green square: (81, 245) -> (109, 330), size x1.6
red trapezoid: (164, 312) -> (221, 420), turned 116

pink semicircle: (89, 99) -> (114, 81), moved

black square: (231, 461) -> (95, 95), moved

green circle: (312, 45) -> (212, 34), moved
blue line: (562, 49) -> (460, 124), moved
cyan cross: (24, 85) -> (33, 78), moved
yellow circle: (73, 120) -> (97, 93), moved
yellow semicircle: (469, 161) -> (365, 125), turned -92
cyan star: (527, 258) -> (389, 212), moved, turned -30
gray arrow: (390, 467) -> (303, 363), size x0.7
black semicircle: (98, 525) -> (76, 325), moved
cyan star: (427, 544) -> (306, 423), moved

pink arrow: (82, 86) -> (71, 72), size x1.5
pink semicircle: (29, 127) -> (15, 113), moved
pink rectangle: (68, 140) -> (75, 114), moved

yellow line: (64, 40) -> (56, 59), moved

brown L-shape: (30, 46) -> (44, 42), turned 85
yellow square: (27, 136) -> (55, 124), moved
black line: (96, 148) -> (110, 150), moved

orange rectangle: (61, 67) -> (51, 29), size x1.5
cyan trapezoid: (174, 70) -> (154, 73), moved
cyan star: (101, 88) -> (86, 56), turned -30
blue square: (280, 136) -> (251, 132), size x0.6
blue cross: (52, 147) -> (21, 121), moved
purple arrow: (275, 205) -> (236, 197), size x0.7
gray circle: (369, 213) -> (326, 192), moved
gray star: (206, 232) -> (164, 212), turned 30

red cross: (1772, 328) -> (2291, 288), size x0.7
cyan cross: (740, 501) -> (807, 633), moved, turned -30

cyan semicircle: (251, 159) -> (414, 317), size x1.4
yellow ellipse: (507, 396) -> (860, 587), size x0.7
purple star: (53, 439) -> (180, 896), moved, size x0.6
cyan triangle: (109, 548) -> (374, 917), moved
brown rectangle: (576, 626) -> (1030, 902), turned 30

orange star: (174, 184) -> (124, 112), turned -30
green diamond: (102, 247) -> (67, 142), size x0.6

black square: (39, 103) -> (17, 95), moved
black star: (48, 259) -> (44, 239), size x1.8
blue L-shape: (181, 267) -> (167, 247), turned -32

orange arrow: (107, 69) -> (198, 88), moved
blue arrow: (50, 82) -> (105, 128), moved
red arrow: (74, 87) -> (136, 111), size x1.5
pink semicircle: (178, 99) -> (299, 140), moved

REQUIREMENT ▸ Copy only this part of the entries above: the line with "black line: (96, 148) -> (110, 150), moved", the line with "black square: (39, 103) -> (17, 95), moved", and the lines between, all exactly as written.

OUTPUT OF THE TASK ▸
black line: (96, 148) -> (110, 150), moved

orange rectangle: (61, 67) -> (51, 29), size x1.5
cyan trapezoid: (174, 70) -> (154, 73), moved
cyan star: (101, 88) -> (86, 56), turned -30
blue square: (280, 136) -> (251, 132), size x0.6
blue cross: (52, 147) -> (21, 121), moved
purple arrow: (275, 205) -> (236, 197), size x0.7
gray circle: (369, 213) -> (326, 192), moved
gray star: (206, 232) -> (164, 212), turned 30

red cross: (1772, 328) -> (2291, 288), size x0.7
cyan cross: (740, 501) -> (807, 633), moved, turned -30

cyan semicircle: (251, 159) -> (414, 317), size x1.4
yellow ellipse: (507, 396) -> (860, 587), size x0.7
purple star: (53, 439) -> (180, 896), moved, size x0.6
cyan triangle: (109, 548) -> (374, 917), moved
brown rectangle: (576, 626) -> (1030, 902), turned 30

orange star: (174, 184) -> (124, 112), turned -30
green diamond: (102, 247) -> (67, 142), size x0.6

black square: (39, 103) -> (17, 95), moved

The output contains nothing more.